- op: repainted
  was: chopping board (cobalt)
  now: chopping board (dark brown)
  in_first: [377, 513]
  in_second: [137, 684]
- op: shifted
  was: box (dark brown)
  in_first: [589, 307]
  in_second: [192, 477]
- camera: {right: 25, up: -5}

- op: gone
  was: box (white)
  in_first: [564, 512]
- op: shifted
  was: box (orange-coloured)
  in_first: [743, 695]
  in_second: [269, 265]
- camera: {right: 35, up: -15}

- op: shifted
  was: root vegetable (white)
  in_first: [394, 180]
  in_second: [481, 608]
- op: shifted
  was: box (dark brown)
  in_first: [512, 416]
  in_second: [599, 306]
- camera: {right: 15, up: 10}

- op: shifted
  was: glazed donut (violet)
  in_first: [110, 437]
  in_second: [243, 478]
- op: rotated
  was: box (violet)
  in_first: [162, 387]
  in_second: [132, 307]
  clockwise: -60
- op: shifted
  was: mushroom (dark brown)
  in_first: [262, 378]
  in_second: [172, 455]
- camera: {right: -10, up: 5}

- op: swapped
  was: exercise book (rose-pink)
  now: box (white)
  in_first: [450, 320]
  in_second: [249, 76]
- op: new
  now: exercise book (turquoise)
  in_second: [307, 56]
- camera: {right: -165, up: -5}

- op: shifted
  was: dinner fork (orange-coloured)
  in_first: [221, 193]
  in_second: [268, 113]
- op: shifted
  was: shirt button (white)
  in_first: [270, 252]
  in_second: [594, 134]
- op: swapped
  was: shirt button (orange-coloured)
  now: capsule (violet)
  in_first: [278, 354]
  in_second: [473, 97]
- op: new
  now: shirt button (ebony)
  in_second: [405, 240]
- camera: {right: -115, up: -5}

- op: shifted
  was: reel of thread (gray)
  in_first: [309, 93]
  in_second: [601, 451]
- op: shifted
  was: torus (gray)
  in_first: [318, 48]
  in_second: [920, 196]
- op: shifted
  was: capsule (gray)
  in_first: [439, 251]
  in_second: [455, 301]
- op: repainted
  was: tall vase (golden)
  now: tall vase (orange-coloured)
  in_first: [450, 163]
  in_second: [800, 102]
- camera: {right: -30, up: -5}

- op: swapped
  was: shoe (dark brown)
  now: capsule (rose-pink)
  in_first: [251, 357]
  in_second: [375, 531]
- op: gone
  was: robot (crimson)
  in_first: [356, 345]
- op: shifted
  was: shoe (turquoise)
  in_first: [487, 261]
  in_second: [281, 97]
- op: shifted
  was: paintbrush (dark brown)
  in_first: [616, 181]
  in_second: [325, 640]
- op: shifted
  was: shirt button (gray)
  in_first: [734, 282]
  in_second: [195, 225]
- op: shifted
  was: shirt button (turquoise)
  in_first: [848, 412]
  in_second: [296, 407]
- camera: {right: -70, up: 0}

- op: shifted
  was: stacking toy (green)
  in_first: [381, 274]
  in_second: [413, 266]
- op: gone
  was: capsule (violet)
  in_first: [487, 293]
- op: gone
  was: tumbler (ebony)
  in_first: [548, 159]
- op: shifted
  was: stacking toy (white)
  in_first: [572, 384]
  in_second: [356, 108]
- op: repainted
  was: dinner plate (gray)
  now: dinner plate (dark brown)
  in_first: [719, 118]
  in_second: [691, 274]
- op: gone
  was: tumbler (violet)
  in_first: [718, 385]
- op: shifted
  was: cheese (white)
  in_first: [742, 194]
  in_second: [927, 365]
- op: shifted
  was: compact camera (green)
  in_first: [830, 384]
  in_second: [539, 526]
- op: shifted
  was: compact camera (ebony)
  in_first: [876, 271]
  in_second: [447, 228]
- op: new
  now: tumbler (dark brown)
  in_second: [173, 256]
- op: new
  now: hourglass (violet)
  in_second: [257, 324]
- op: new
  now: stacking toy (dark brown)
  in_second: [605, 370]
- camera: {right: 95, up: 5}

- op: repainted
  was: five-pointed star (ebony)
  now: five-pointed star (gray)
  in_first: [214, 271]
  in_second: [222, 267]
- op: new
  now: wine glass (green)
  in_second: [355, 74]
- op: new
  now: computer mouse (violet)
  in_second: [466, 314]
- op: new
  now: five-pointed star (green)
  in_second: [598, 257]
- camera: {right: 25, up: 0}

*WORK ORDER:* Within the records, filter for lines that contain the word "capsule" and show each one.

*RESULT OF THE TASK:*
  now: capsule (violet)
  was: capsule (gray)
  now: capsule (rose-pink)
  was: capsule (violet)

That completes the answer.